-- Dataset excerpt --
▬▬▬▬▬▬

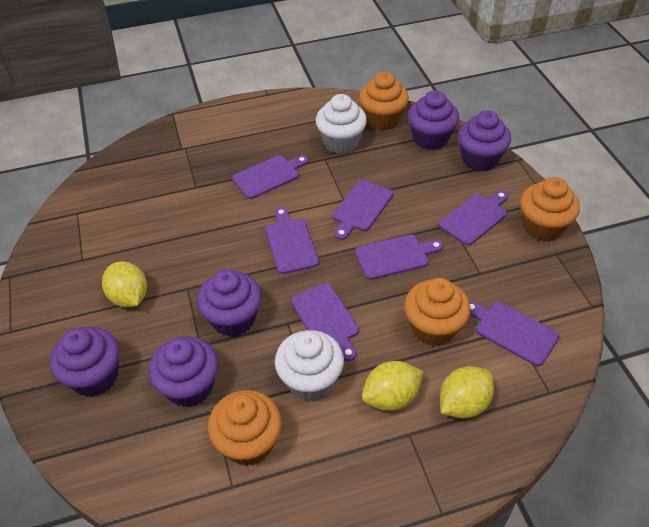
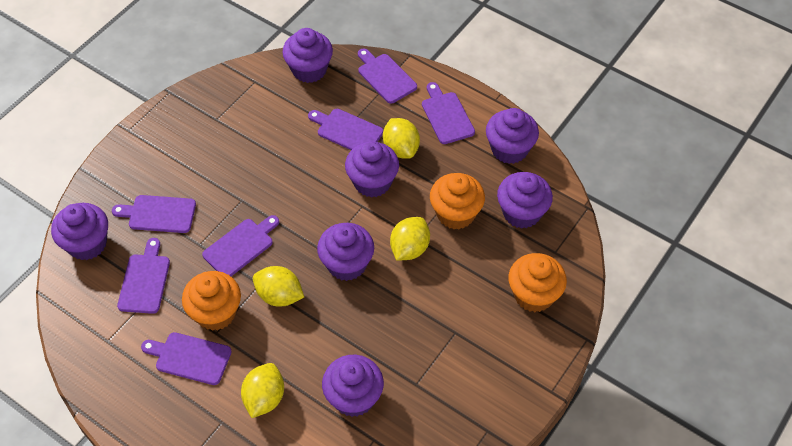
orange cupcake: 4 -> 3
purple cupcake: 5 -> 7
white cupcake: 2 -> 0
yellow lemon: 3 -> 4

▬▬▬▬▬▬

-- Problem requirements --
Everything in the listing except the pictures must come back exactly as written.

-- Exercise result --
orange cupcake: 4 -> 3
purple cupcake: 5 -> 7
white cupcake: 2 -> 0
yellow lemon: 3 -> 4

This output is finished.